Assignment: When the line containing "D101: LED red" is reached, include it and end there; set down verbatim every line before it, starting at the top of the records.

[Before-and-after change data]
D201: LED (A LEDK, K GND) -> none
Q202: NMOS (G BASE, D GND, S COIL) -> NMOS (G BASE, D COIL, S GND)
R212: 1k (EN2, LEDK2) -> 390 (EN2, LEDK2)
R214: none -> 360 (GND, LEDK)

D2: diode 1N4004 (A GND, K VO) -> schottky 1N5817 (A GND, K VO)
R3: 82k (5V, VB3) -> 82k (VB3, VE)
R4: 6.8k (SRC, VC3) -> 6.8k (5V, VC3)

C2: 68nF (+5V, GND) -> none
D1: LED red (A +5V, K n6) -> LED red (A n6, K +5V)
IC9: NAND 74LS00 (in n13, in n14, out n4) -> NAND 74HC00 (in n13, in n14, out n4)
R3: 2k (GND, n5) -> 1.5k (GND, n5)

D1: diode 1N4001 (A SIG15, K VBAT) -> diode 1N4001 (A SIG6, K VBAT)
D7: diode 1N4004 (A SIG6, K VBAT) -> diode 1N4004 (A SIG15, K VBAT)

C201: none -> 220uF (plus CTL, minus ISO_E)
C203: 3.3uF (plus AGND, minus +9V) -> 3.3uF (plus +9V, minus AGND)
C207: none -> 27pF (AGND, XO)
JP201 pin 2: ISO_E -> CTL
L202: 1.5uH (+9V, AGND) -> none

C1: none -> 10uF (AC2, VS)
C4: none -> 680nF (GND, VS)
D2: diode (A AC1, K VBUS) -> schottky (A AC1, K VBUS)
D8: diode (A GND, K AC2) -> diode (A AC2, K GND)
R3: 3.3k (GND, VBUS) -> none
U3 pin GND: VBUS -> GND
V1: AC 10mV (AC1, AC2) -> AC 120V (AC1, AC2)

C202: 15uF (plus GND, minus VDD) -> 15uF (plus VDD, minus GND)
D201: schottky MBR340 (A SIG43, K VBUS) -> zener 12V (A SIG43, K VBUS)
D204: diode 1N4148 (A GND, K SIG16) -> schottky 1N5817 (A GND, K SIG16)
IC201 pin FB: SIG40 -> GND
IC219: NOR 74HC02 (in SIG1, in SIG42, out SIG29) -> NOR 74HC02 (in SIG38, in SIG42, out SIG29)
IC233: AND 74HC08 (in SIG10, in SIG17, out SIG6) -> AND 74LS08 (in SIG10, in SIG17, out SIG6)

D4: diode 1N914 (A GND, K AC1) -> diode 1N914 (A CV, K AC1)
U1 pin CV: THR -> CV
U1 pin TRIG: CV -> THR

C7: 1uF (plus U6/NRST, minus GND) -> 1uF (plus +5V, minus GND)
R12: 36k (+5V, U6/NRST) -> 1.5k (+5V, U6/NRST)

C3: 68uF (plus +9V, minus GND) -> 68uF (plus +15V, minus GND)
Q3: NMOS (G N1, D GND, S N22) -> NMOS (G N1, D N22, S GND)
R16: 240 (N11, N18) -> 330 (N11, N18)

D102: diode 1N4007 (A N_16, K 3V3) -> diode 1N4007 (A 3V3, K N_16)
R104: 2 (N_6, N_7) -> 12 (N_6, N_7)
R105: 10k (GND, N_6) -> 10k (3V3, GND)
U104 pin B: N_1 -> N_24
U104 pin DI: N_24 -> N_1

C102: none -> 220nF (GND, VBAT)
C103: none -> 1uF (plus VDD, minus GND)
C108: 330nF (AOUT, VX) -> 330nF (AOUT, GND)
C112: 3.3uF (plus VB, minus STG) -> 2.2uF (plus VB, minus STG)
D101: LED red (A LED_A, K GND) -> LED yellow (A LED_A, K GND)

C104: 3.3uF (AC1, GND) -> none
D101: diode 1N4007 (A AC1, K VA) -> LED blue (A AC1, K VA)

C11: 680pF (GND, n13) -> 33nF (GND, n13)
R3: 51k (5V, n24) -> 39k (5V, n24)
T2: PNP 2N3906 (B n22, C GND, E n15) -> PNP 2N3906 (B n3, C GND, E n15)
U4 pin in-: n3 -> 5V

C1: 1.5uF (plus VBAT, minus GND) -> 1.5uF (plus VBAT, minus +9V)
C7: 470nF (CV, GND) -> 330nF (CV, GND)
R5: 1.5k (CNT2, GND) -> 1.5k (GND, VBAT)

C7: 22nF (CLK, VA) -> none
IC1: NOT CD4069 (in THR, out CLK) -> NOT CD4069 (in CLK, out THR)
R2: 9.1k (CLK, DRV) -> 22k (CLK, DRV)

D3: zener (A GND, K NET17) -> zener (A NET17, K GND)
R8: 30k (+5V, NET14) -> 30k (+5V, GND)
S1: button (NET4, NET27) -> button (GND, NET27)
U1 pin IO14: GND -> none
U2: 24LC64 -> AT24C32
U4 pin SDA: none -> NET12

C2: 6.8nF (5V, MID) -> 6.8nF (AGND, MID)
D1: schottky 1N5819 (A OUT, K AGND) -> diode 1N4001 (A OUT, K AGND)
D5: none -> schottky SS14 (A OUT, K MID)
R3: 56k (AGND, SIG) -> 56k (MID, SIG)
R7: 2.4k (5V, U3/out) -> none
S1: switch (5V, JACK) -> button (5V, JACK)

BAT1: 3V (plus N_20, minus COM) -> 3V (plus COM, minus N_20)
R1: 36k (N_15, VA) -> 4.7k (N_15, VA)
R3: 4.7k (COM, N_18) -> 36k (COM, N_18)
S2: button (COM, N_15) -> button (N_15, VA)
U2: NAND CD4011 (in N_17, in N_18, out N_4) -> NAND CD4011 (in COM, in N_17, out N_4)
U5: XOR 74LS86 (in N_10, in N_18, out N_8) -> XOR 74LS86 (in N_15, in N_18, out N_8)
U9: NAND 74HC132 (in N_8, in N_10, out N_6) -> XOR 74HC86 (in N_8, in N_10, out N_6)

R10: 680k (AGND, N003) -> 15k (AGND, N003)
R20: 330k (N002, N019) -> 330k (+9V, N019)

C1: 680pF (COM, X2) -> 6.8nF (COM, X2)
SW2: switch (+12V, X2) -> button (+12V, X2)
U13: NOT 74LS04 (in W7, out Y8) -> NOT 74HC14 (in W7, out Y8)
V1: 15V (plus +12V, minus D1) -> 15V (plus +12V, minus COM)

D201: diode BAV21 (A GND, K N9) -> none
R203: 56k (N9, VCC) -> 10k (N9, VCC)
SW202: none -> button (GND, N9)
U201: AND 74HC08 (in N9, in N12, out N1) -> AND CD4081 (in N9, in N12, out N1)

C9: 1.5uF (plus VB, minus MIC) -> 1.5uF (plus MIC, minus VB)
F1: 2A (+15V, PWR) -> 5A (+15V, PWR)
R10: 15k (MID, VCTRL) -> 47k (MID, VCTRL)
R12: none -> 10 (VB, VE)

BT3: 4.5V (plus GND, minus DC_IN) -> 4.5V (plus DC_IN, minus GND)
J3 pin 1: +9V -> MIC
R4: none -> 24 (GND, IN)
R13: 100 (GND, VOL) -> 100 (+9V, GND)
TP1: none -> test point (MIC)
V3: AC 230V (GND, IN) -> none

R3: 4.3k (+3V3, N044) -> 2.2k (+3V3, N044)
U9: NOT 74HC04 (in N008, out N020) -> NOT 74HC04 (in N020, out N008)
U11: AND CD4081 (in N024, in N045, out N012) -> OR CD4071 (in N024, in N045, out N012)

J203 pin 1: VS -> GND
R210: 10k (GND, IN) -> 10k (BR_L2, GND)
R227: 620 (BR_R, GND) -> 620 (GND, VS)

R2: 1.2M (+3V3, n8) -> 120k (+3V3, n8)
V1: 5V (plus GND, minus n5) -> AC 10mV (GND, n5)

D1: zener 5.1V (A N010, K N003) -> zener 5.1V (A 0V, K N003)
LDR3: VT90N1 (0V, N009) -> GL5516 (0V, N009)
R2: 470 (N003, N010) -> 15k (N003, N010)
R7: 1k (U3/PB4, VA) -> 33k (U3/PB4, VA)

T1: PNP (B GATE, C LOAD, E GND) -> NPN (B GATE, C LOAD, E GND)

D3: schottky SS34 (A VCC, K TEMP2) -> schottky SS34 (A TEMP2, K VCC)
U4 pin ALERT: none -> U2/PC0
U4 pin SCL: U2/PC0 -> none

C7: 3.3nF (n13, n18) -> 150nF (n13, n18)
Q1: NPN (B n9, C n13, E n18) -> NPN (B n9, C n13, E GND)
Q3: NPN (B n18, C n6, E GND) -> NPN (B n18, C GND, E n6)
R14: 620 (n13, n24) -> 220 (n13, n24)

Answer section:
D201: LED (A LEDK, K GND) -> none
Q202: NMOS (G BASE, D GND, S COIL) -> NMOS (G BASE, D COIL, S GND)
R212: 1k (EN2, LEDK2) -> 390 (EN2, LEDK2)
R214: none -> 360 (GND, LEDK)

D2: diode 1N4004 (A GND, K VO) -> schottky 1N5817 (A GND, K VO)
R3: 82k (5V, VB3) -> 82k (VB3, VE)
R4: 6.8k (SRC, VC3) -> 6.8k (5V, VC3)

C2: 68nF (+5V, GND) -> none
D1: LED red (A +5V, K n6) -> LED red (A n6, K +5V)
IC9: NAND 74LS00 (in n13, in n14, out n4) -> NAND 74HC00 (in n13, in n14, out n4)
R3: 2k (GND, n5) -> 1.5k (GND, n5)

D1: diode 1N4001 (A SIG15, K VBAT) -> diode 1N4001 (A SIG6, K VBAT)
D7: diode 1N4004 (A SIG6, K VBAT) -> diode 1N4004 (A SIG15, K VBAT)

C201: none -> 220uF (plus CTL, minus ISO_E)
C203: 3.3uF (plus AGND, minus +9V) -> 3.3uF (plus +9V, minus AGND)
C207: none -> 27pF (AGND, XO)
JP201 pin 2: ISO_E -> CTL
L202: 1.5uH (+9V, AGND) -> none

C1: none -> 10uF (AC2, VS)
C4: none -> 680nF (GND, VS)
D2: diode (A AC1, K VBUS) -> schottky (A AC1, K VBUS)
D8: diode (A GND, K AC2) -> diode (A AC2, K GND)
R3: 3.3k (GND, VBUS) -> none
U3 pin GND: VBUS -> GND
V1: AC 10mV (AC1, AC2) -> AC 120V (AC1, AC2)

C202: 15uF (plus GND, minus VDD) -> 15uF (plus VDD, minus GND)
D201: schottky MBR340 (A SIG43, K VBUS) -> zener 12V (A SIG43, K VBUS)
D204: diode 1N4148 (A GND, K SIG16) -> schottky 1N5817 (A GND, K SIG16)
IC201 pin FB: SIG40 -> GND
IC219: NOR 74HC02 (in SIG1, in SIG42, out SIG29) -> NOR 74HC02 (in SIG38, in SIG42, out SIG29)
IC233: AND 74HC08 (in SIG10, in SIG17, out SIG6) -> AND 74LS08 (in SIG10, in SIG17, out SIG6)

D4: diode 1N914 (A GND, K AC1) -> diode 1N914 (A CV, K AC1)
U1 pin CV: THR -> CV
U1 pin TRIG: CV -> THR

C7: 1uF (plus U6/NRST, minus GND) -> 1uF (plus +5V, minus GND)
R12: 36k (+5V, U6/NRST) -> 1.5k (+5V, U6/NRST)

C3: 68uF (plus +9V, minus GND) -> 68uF (plus +15V, minus GND)
Q3: NMOS (G N1, D GND, S N22) -> NMOS (G N1, D N22, S GND)
R16: 240 (N11, N18) -> 330 (N11, N18)

D102: diode 1N4007 (A N_16, K 3V3) -> diode 1N4007 (A 3V3, K N_16)
R104: 2 (N_6, N_7) -> 12 (N_6, N_7)
R105: 10k (GND, N_6) -> 10k (3V3, GND)
U104 pin B: N_1 -> N_24
U104 pin DI: N_24 -> N_1

C102: none -> 220nF (GND, VBAT)
C103: none -> 1uF (plus VDD, minus GND)
C108: 330nF (AOUT, VX) -> 330nF (AOUT, GND)
C112: 3.3uF (plus VB, minus STG) -> 2.2uF (plus VB, minus STG)
D101: LED red (A LED_A, K GND) -> LED yellow (A LED_A, K GND)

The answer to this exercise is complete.